> [EXERCISE PROMPT]
The records below must be transcribed exactly. Do not include the pictures.

------------------------

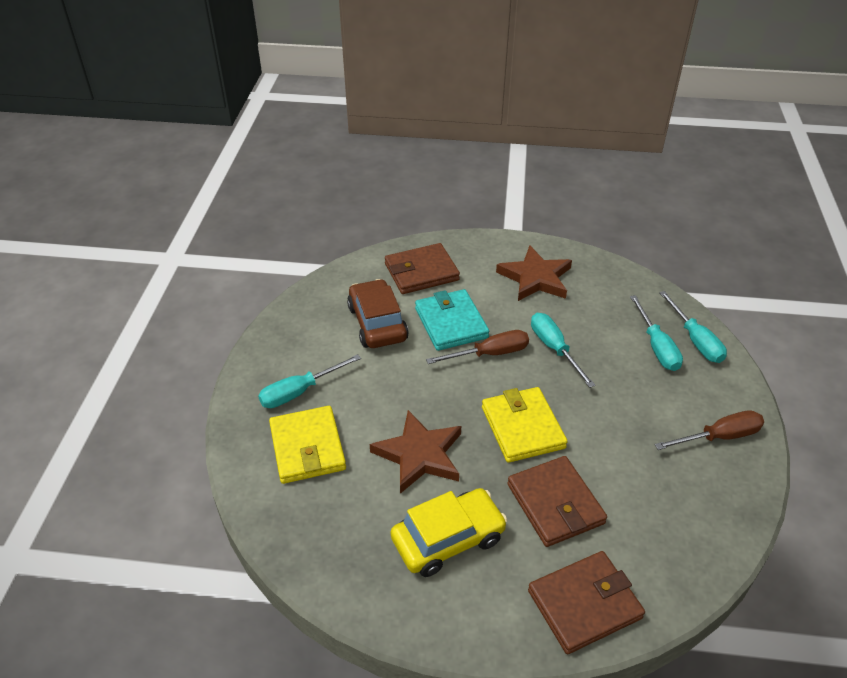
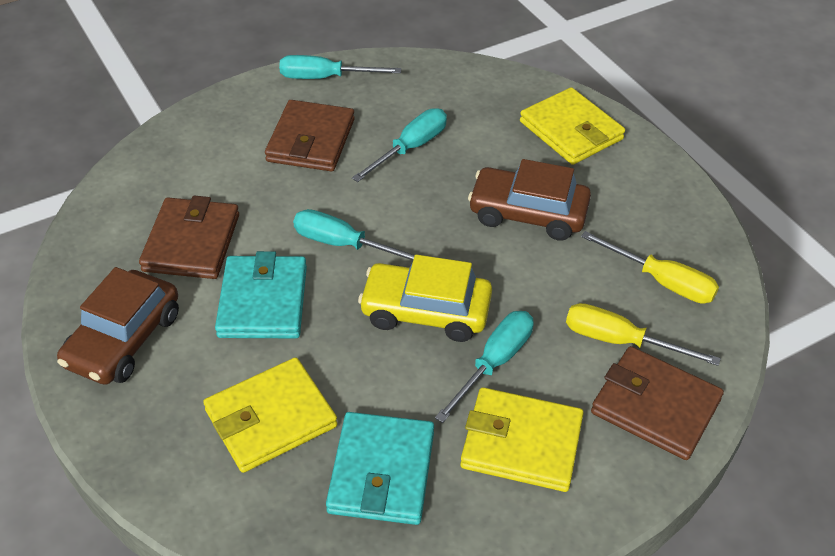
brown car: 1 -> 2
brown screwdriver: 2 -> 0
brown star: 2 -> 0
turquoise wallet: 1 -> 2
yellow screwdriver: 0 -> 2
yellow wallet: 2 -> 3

------------------------

> [RESULT]
brown car: 1 -> 2
brown screwdriver: 2 -> 0
brown star: 2 -> 0
turquoise wallet: 1 -> 2
yellow screwdriver: 0 -> 2
yellow wallet: 2 -> 3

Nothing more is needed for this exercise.